**GIVEN DATA:**
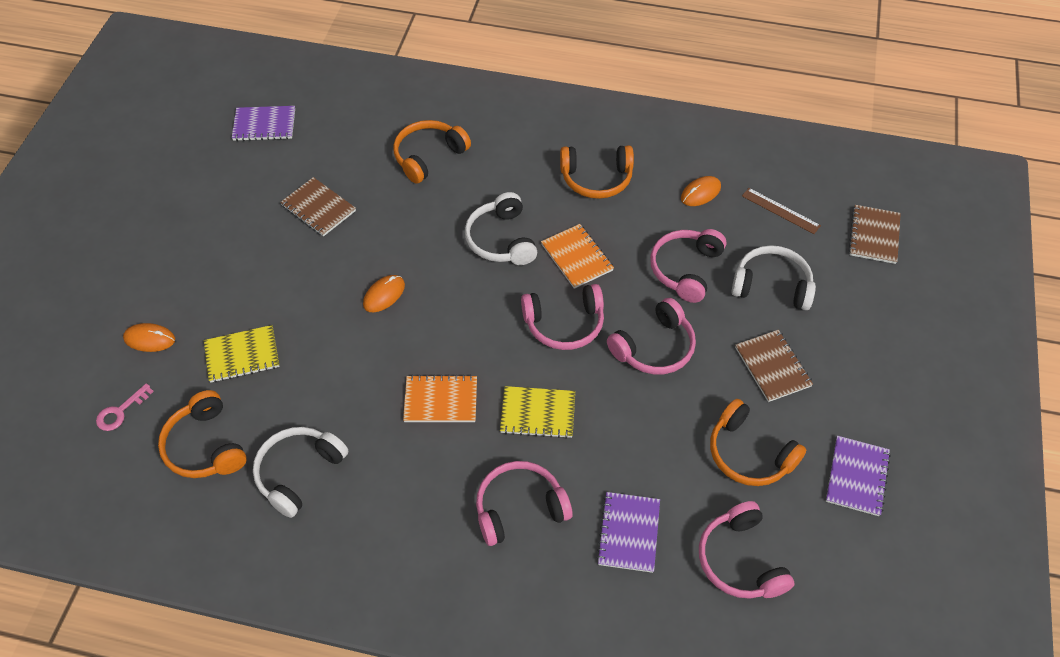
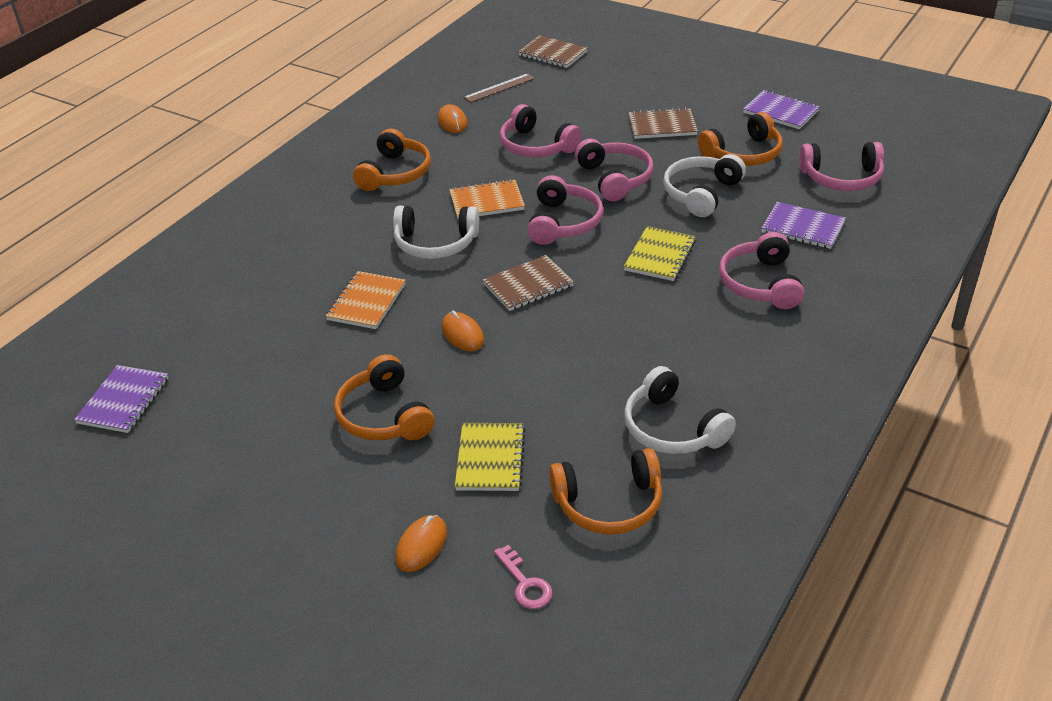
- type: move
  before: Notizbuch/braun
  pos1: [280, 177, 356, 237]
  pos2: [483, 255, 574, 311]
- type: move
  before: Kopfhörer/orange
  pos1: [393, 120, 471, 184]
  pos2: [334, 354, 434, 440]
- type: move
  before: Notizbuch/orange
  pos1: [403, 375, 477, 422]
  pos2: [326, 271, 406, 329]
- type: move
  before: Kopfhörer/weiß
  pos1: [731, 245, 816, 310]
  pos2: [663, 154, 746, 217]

**WHAT IS NEEDED:** Give again, exactly, the lines from the start of the data through the one holding "pos2: [326, 271, 406, 329]"; omit the pictures.

**ANSWER FOR THE TASK:**
- type: move
  before: Notizbuch/braun
  pos1: [280, 177, 356, 237]
  pos2: [483, 255, 574, 311]
- type: move
  before: Kopfhörer/orange
  pos1: [393, 120, 471, 184]
  pos2: [334, 354, 434, 440]
- type: move
  before: Notizbuch/orange
  pos1: [403, 375, 477, 422]
  pos2: [326, 271, 406, 329]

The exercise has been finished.